Across the data below, state how many lines hold "none", and reply with nothing but that number.

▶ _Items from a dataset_
────────────────

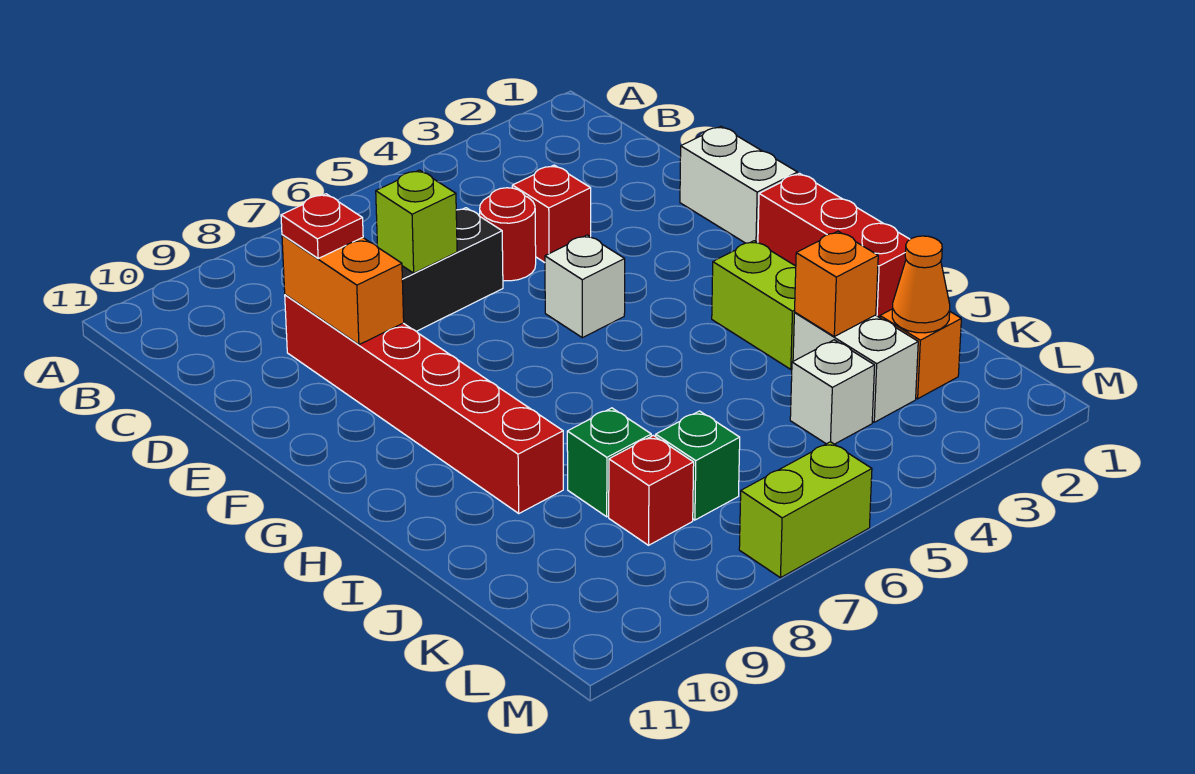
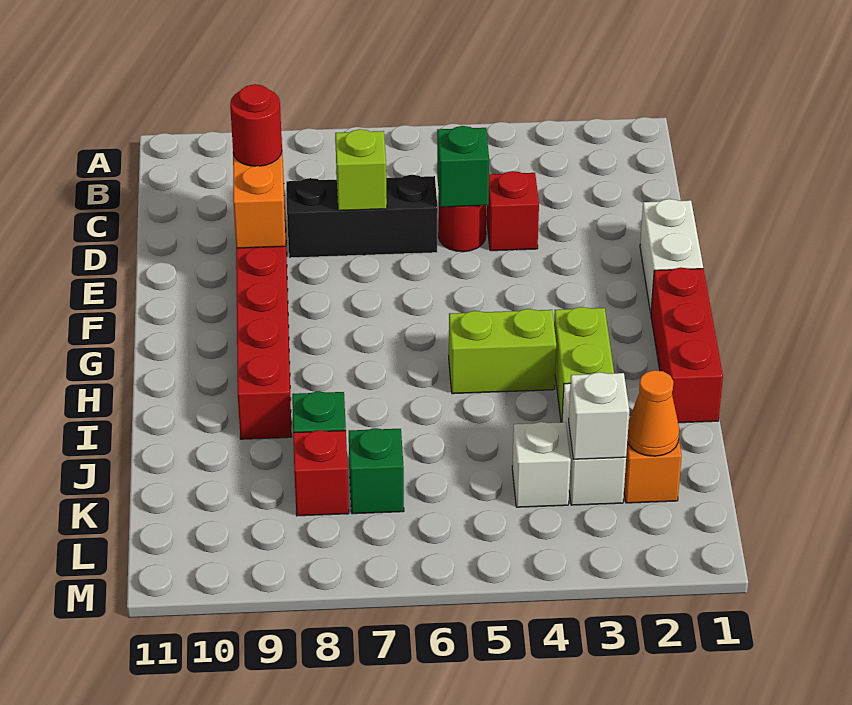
none -> green brick D5 level 2
red plate D9 level 3 -> red round brick D9 level 3
white brick F5 level 1 -> white brick K3 level 2
orange brick J3 level 2 -> none
lime brick M6:M7 level 1 -> lime brick H4:H5 level 1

────────────────

▶ _Task response_
2